### Change detection outputs

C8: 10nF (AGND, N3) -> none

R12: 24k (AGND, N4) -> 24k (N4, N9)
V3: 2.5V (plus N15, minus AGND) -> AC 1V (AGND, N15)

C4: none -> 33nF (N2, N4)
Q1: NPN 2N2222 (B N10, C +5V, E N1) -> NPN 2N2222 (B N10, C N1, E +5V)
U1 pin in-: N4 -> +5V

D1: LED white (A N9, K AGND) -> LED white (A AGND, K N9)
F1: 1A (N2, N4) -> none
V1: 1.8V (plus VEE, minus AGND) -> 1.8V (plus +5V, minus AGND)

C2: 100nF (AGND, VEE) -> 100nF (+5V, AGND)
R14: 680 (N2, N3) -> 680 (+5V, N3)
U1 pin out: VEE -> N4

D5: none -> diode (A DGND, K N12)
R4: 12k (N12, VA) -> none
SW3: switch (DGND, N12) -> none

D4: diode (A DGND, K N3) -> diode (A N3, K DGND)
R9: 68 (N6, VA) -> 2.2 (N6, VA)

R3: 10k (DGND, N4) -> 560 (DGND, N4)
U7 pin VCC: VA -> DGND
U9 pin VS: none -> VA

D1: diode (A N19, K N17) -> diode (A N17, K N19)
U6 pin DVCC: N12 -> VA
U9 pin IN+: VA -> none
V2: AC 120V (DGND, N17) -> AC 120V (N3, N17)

### Exercise prompt
In the lines above, locate the string "plus". Copy every line where it occurs.

### Response box
V3: 2.5V (plus N15, minus AGND) -> AC 1V (AGND, N15)
V1: 1.8V (plus VEE, minus AGND) -> 1.8V (plus +5V, minus AGND)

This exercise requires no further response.